**Task prompt:** Among the entries below, determine how many lines contain the word "teapot" and state only that figure.

━━━━

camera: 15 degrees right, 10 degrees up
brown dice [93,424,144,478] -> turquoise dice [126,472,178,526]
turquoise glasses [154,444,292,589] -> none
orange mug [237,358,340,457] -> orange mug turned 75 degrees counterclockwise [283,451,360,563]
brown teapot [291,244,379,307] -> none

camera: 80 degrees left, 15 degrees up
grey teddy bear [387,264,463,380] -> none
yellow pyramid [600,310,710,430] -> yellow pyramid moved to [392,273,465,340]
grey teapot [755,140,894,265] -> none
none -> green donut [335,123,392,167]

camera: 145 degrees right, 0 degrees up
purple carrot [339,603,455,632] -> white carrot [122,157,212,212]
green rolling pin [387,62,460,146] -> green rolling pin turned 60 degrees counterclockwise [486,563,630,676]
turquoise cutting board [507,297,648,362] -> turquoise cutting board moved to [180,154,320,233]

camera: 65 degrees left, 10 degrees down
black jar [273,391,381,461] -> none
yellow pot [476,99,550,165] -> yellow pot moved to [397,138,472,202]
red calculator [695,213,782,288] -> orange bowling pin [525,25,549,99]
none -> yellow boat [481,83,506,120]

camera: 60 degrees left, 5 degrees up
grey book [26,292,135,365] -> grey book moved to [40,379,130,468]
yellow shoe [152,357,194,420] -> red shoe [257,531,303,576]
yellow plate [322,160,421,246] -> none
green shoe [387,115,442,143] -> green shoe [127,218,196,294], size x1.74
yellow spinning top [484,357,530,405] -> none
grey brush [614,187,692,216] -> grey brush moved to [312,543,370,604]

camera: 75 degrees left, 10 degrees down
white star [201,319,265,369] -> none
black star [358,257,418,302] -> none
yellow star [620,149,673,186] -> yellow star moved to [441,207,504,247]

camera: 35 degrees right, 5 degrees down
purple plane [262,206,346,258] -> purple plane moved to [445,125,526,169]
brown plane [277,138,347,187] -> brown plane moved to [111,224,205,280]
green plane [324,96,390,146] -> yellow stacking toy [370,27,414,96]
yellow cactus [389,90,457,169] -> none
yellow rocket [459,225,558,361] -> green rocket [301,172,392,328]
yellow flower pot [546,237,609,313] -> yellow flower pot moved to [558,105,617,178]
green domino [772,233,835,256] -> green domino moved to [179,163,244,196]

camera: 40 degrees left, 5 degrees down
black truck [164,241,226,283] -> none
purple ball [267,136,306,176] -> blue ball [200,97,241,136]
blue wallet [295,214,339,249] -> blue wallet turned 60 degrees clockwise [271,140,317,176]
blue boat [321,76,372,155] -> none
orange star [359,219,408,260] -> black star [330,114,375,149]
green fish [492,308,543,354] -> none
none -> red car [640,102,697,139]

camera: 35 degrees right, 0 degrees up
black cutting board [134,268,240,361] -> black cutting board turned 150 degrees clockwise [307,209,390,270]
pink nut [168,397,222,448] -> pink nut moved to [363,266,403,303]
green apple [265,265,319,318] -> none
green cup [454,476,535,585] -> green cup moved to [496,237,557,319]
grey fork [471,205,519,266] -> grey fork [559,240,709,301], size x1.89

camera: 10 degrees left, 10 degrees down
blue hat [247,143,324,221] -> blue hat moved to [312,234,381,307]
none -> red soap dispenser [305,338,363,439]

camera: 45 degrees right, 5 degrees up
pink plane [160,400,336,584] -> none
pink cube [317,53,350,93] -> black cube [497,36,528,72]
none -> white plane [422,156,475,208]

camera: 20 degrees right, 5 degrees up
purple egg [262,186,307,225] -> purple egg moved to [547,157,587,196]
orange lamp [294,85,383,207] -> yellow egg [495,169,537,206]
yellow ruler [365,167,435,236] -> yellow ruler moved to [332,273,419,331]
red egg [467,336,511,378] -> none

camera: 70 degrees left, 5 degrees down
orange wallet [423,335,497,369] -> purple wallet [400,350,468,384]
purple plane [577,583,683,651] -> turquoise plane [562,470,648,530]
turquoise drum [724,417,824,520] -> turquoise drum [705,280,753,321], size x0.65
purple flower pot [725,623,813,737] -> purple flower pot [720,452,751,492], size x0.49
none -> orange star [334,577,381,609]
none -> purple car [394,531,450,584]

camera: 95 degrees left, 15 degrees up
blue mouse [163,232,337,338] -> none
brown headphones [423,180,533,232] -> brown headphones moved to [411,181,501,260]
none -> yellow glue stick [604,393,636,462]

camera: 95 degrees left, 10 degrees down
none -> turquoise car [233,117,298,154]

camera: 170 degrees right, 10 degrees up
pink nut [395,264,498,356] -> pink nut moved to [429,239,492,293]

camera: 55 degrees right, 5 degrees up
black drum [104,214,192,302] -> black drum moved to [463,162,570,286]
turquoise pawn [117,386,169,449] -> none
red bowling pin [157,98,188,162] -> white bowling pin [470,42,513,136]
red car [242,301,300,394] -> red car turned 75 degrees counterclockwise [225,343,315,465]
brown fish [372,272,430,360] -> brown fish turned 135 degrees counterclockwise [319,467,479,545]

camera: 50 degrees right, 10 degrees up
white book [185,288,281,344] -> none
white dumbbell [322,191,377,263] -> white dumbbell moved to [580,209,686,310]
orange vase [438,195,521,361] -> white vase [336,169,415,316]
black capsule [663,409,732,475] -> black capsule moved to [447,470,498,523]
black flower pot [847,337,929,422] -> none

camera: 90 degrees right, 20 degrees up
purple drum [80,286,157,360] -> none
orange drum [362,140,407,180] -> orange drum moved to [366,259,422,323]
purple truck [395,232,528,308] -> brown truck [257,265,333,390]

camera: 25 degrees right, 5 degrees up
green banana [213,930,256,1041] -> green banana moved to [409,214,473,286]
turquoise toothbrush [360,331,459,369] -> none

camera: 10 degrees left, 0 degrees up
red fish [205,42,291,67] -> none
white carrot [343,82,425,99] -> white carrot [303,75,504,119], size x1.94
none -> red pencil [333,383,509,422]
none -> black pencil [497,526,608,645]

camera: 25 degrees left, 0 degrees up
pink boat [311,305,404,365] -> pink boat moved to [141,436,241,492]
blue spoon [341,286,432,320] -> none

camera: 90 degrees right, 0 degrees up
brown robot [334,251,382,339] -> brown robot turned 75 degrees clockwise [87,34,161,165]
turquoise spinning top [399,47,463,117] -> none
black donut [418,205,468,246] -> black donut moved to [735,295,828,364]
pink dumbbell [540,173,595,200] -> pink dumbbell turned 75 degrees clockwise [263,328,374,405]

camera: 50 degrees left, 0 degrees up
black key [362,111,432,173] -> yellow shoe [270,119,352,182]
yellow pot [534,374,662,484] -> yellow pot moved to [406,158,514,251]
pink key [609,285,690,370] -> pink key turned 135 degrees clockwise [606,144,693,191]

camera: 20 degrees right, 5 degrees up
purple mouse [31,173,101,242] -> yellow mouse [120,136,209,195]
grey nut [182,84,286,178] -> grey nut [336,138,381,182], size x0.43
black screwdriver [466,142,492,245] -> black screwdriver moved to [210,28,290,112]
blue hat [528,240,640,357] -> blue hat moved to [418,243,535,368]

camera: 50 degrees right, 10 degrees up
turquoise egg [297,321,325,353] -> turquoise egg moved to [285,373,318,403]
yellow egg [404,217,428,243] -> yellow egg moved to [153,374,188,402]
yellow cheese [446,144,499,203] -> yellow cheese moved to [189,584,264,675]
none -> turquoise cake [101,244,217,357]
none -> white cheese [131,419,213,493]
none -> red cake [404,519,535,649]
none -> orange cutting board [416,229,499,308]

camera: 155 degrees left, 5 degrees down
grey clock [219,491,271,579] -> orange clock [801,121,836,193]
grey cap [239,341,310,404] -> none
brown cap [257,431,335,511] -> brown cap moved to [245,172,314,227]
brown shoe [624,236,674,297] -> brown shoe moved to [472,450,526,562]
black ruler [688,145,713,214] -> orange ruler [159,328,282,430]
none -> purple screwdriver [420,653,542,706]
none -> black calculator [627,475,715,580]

━━━━

**Exercise answer:** 2